> **Directive**
Report every line of the listing below that contains the string "kern", treating uppercase and lowercase letters as distinct.

> **Material for this exercise**
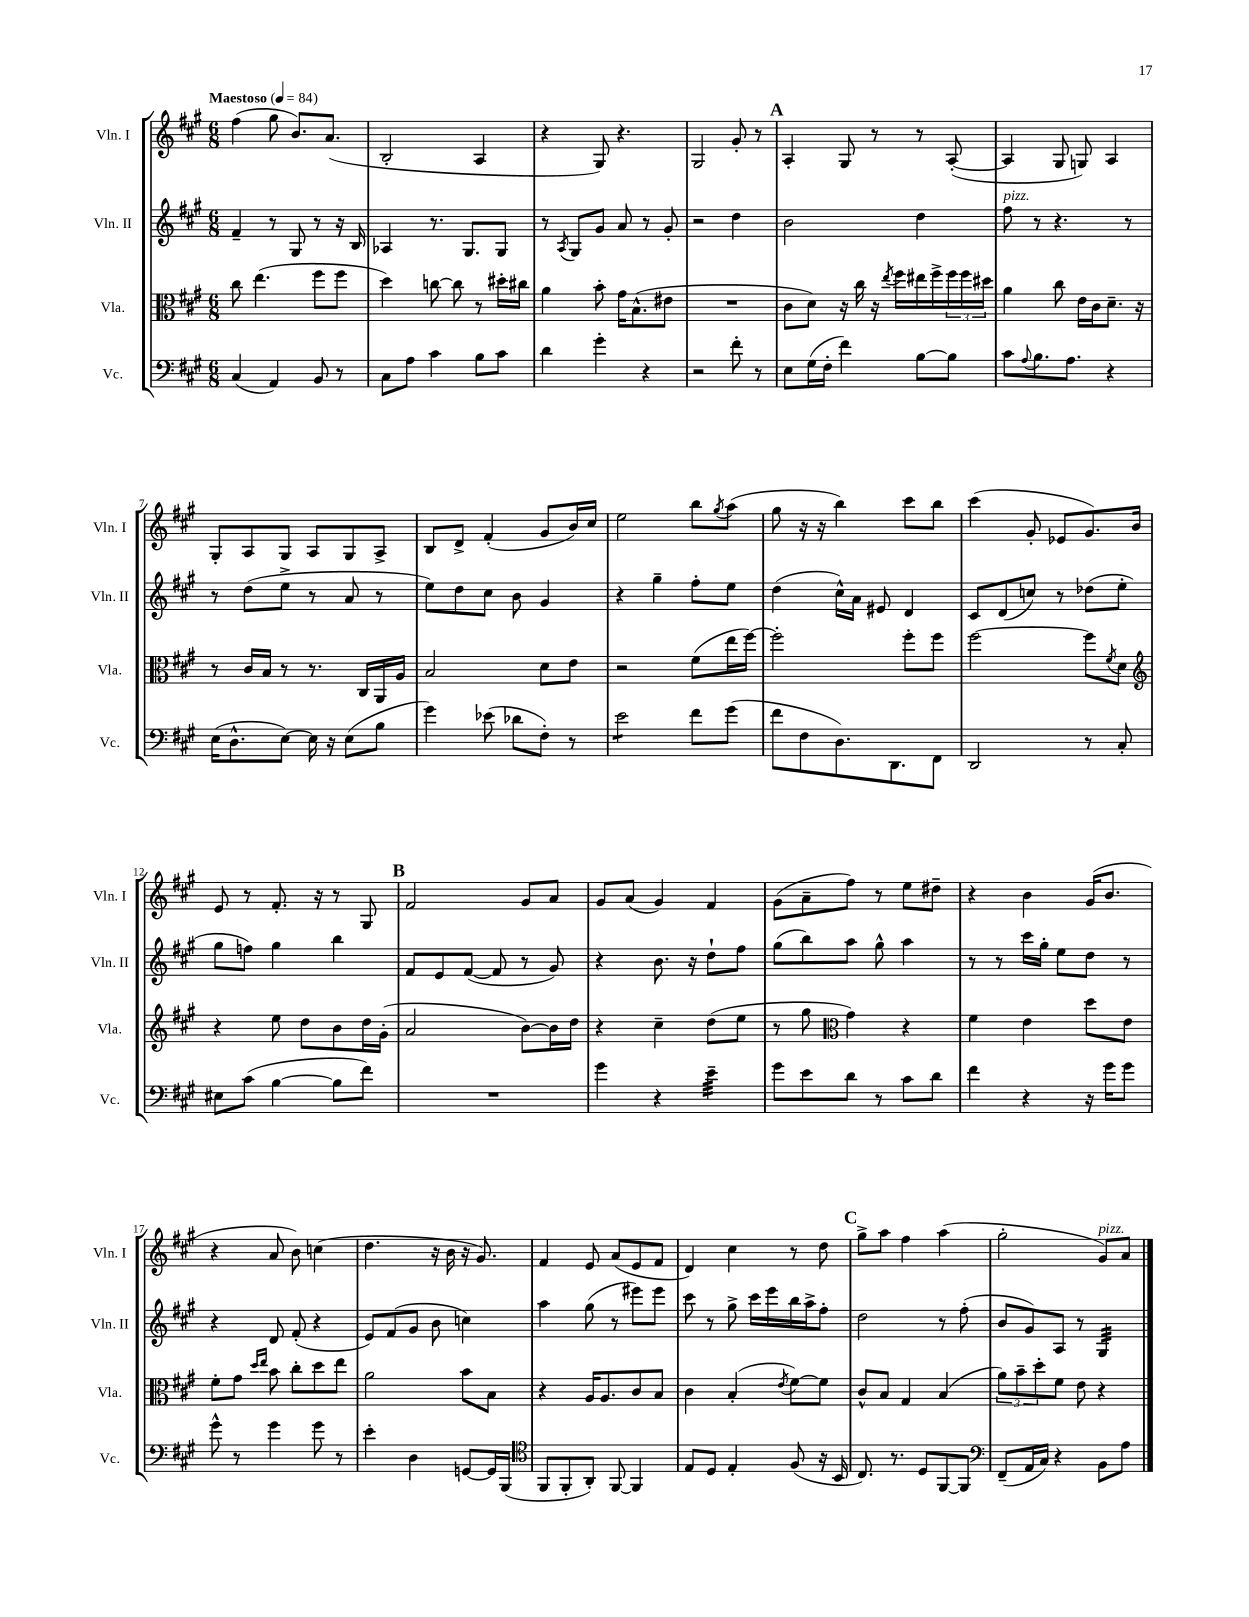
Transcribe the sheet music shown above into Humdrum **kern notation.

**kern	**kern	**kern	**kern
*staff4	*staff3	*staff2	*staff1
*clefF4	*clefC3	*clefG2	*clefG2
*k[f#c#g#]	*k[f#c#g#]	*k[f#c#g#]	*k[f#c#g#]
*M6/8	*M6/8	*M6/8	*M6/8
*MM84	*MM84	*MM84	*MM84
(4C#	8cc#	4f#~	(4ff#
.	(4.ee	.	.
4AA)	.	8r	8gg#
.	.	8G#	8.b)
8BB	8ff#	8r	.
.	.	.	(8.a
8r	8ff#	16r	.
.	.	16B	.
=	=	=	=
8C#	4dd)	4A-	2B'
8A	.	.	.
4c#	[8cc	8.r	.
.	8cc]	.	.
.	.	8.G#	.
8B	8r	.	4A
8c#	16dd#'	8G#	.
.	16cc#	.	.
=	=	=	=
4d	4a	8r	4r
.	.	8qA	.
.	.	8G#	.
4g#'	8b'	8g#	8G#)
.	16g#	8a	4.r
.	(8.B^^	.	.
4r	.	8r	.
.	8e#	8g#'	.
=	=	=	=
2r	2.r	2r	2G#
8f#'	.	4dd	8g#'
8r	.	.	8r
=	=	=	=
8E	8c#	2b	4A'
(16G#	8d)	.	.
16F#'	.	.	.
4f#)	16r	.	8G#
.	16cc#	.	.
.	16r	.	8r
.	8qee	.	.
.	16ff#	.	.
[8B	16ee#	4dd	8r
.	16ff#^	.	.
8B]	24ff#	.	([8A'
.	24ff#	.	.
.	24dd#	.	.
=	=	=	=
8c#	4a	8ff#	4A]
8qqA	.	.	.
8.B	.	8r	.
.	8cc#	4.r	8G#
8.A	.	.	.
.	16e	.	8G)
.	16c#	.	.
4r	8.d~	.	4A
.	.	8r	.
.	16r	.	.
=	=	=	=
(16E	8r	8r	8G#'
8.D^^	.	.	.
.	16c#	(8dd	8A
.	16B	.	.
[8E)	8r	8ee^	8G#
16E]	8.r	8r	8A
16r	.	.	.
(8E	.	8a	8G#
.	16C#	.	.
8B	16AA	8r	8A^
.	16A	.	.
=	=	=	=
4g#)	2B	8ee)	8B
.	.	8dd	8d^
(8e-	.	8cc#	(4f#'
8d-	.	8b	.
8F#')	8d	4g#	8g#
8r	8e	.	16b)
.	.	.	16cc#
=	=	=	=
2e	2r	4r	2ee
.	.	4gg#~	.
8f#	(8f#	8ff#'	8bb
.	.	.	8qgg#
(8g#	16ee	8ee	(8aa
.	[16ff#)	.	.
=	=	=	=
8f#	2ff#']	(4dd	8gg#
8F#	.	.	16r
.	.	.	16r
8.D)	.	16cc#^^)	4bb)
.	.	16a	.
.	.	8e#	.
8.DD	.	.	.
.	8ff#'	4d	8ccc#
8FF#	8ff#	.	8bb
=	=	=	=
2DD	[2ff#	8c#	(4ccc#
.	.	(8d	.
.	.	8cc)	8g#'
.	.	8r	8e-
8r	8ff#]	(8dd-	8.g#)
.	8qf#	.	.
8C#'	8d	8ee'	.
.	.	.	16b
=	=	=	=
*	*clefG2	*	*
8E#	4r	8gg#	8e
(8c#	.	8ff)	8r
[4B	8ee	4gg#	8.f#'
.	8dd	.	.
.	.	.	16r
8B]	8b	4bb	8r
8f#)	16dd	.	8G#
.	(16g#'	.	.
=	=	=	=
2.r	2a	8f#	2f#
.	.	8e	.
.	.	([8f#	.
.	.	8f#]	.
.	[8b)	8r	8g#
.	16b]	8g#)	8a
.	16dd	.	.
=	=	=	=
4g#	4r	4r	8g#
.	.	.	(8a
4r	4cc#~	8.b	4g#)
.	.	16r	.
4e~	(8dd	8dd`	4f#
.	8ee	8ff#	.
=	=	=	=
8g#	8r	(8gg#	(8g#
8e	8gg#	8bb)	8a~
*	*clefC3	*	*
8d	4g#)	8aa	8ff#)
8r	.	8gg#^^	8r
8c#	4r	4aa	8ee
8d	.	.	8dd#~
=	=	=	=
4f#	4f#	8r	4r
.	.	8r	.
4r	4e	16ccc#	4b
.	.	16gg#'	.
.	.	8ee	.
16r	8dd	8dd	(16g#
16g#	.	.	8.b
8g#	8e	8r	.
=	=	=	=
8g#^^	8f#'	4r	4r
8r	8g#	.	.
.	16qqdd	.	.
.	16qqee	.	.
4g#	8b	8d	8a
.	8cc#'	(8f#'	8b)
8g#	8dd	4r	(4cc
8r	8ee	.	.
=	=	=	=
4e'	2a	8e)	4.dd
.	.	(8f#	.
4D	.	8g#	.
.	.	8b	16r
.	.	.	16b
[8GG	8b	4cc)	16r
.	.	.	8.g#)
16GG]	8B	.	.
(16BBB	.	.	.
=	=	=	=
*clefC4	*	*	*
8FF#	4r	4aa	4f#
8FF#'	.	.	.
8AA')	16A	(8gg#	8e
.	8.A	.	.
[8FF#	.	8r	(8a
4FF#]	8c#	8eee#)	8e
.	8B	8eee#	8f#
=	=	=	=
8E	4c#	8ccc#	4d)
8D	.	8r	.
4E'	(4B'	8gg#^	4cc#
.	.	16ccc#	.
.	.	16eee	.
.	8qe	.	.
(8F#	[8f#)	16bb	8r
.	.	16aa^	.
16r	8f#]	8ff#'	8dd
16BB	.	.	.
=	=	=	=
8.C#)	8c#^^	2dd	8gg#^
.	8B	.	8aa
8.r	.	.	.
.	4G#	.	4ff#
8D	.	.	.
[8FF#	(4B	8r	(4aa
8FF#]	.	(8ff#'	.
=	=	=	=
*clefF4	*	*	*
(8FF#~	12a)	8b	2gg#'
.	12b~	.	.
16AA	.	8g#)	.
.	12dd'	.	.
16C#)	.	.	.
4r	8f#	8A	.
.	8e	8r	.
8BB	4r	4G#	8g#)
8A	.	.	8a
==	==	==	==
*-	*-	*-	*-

> **The response**
Transcribe the sheet music shown above into Humdrum **kern notation.
**kern	**kern	**kern	**kern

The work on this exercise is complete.